**EXERCISE MATERIALS:**
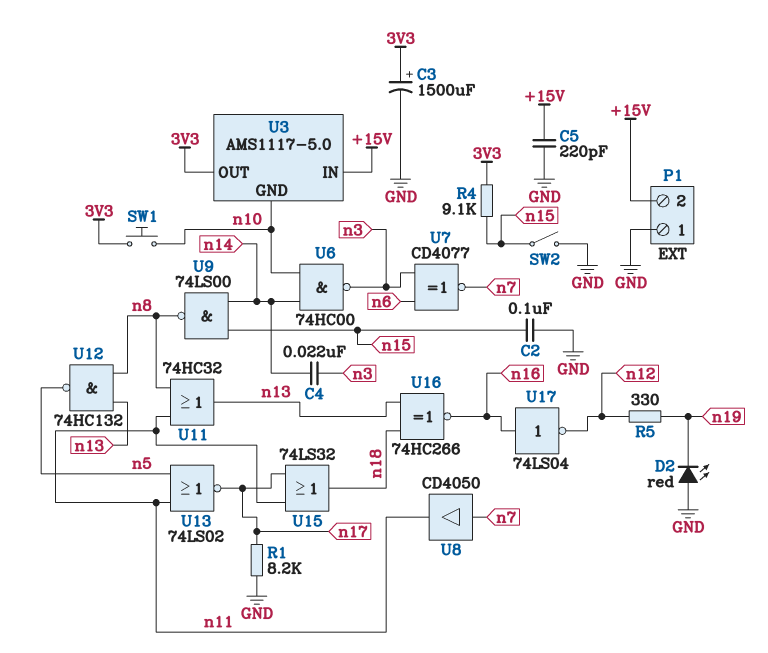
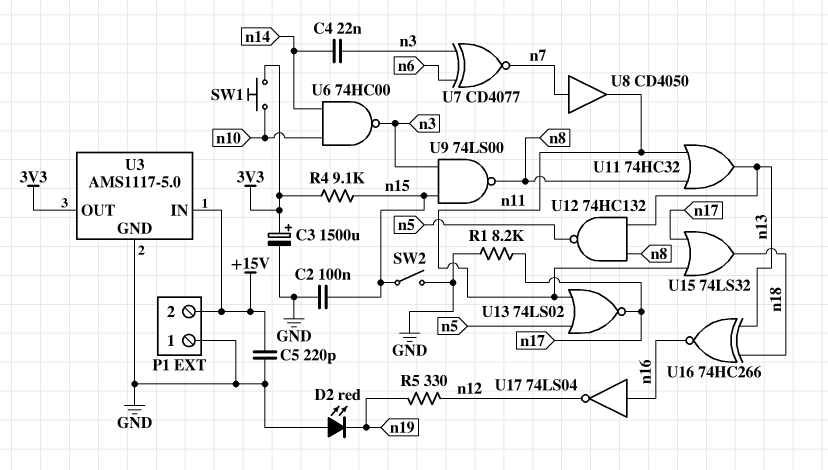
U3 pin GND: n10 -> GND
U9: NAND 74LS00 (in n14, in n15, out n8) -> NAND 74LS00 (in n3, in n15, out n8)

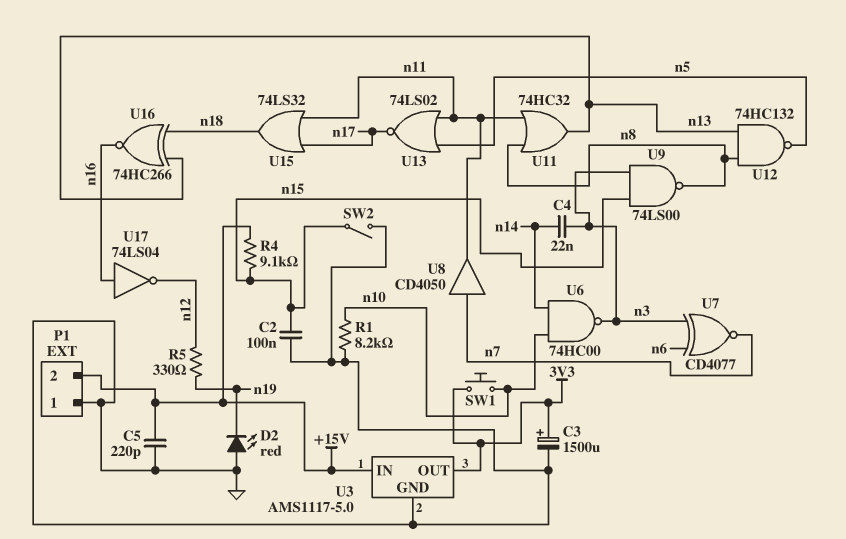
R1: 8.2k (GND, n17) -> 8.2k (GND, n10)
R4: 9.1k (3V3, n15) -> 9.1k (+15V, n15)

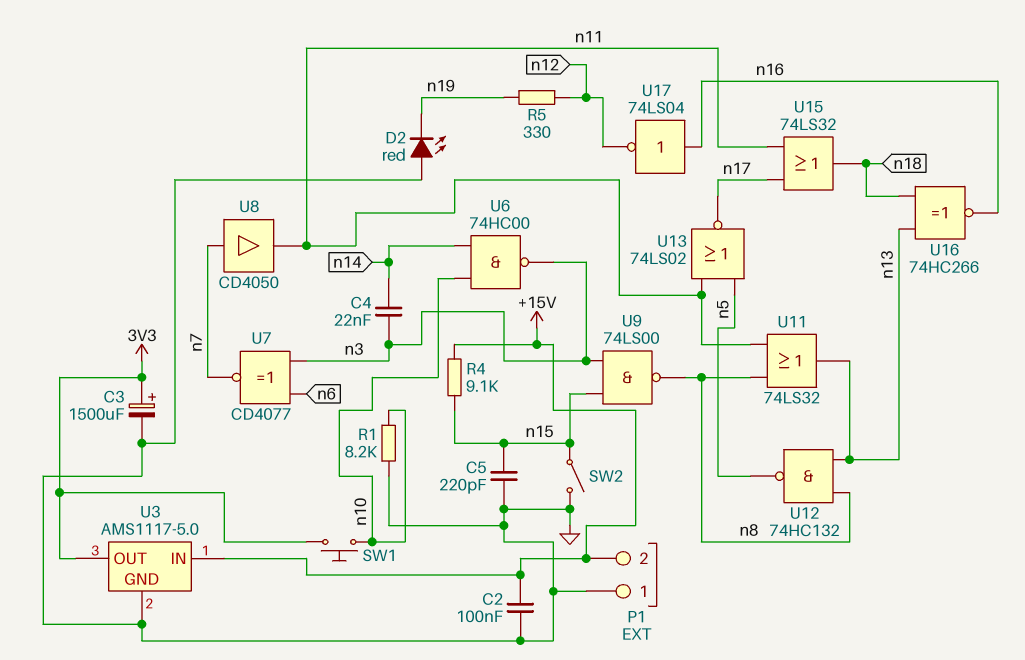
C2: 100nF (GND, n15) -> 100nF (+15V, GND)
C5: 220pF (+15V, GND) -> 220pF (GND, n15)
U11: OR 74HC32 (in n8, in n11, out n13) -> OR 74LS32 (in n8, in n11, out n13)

...

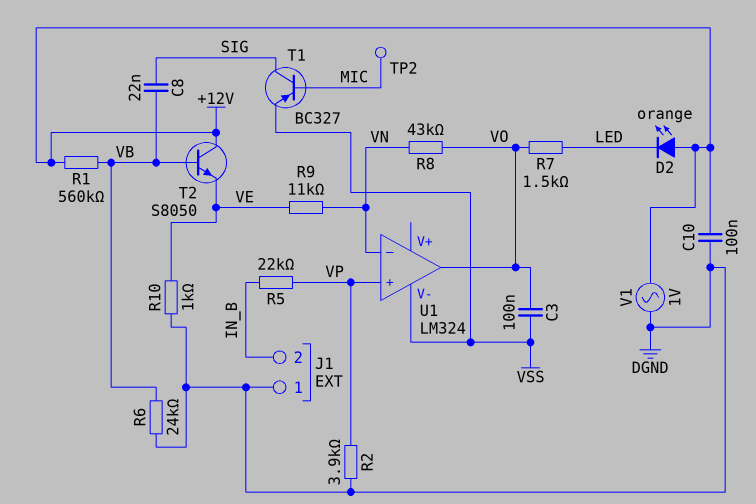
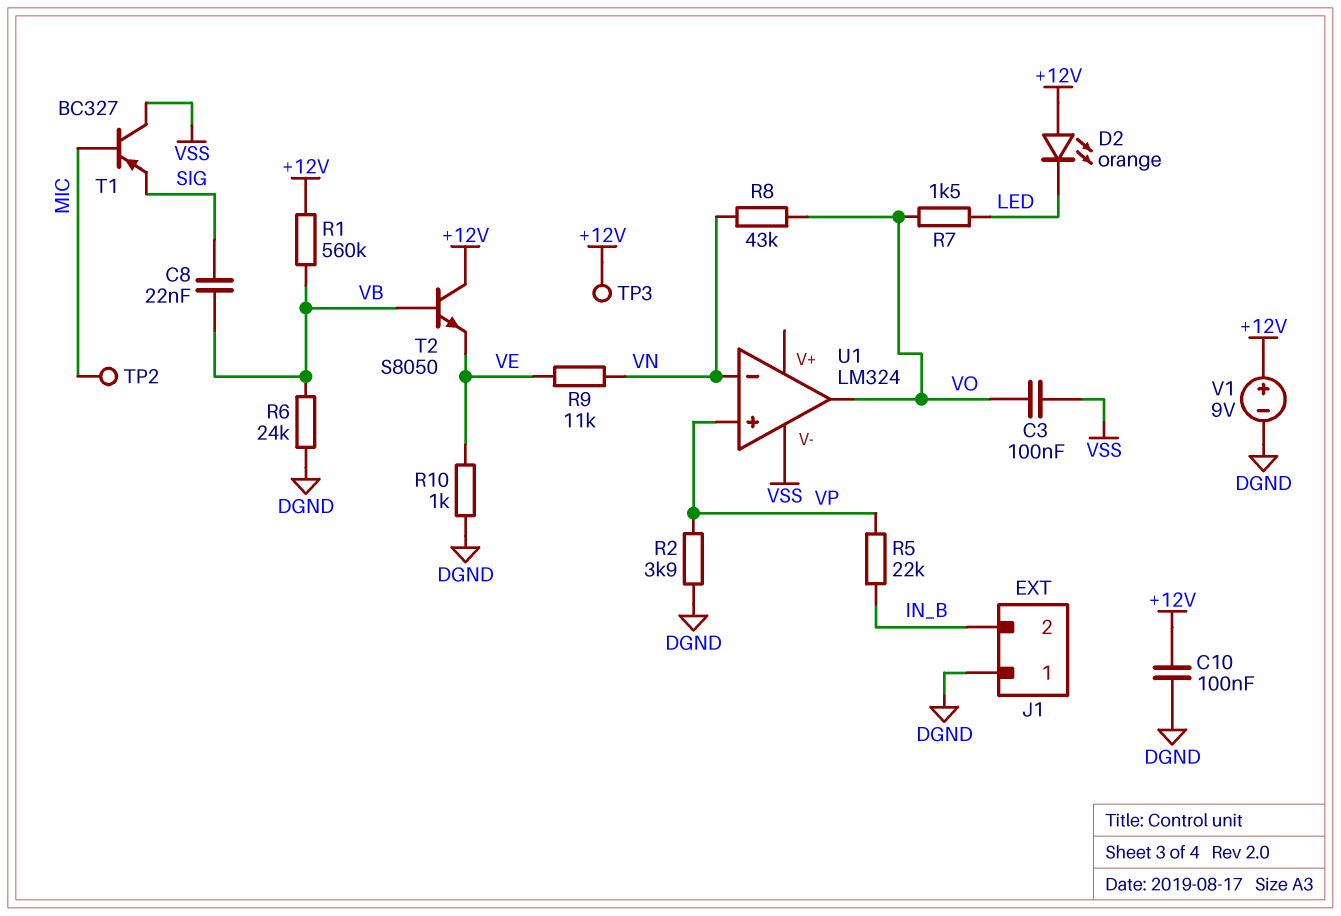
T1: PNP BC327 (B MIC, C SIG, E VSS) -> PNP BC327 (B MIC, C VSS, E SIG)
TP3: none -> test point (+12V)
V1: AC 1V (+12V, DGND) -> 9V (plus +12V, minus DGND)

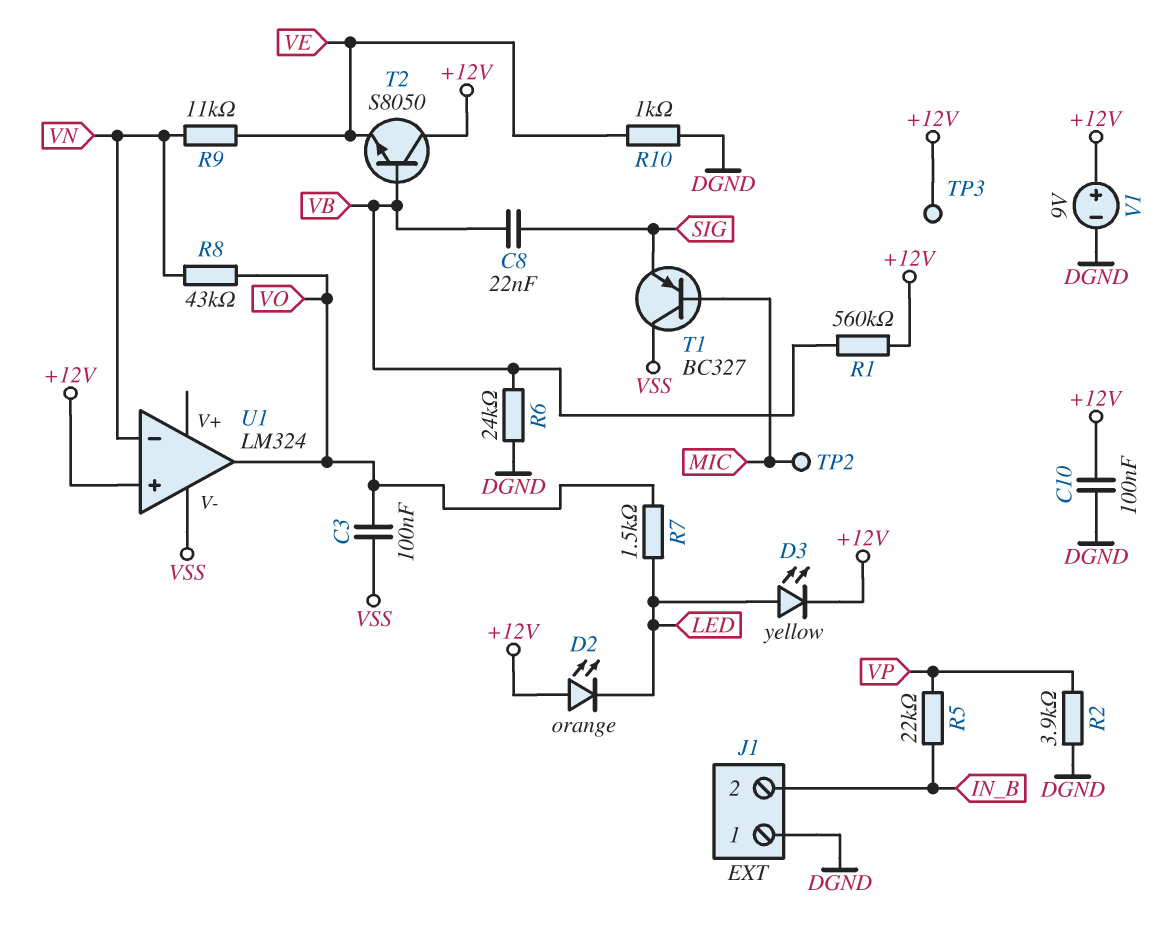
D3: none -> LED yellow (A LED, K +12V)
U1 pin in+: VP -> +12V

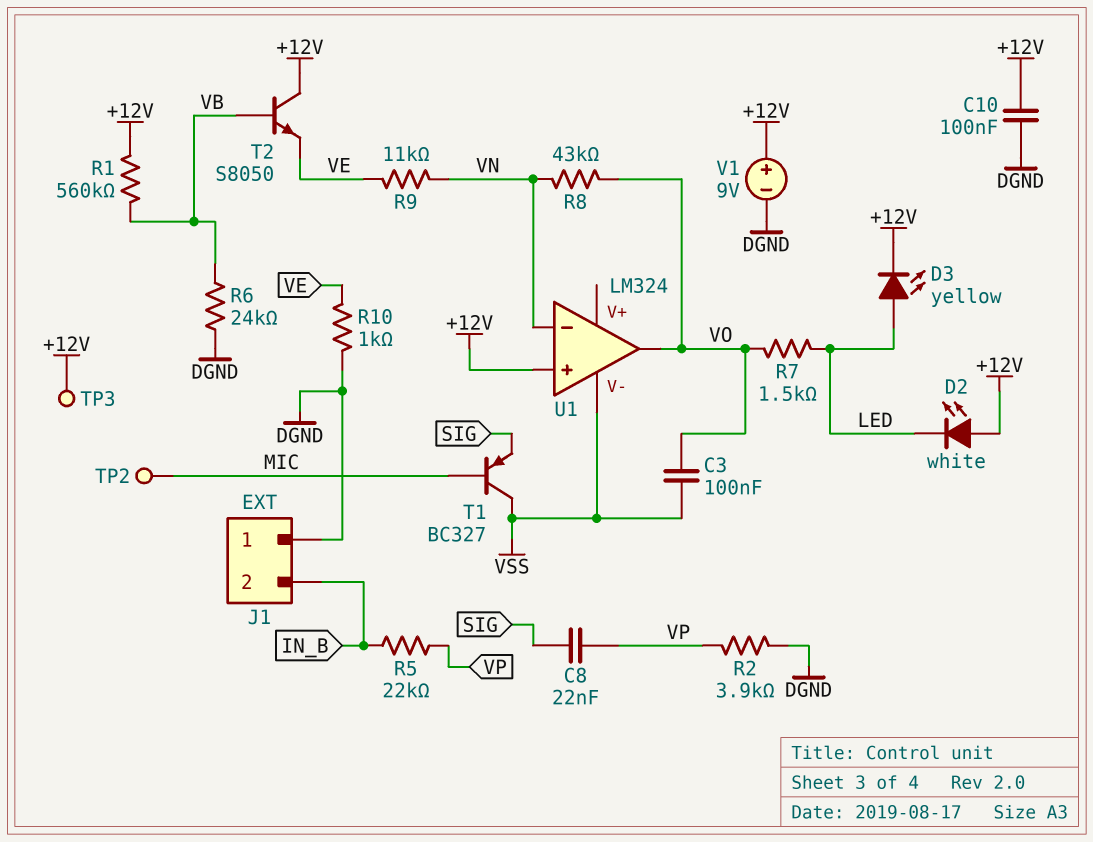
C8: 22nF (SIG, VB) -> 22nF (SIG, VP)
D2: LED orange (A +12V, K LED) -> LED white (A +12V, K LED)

**WHAT NEEDS TO BE DONE:** Pull out the lines above in which the word "none" appears.

**PROBLEM SOLUTION:**
TP3: none -> test point (+12V)
D3: none -> LED yellow (A LED, K +12V)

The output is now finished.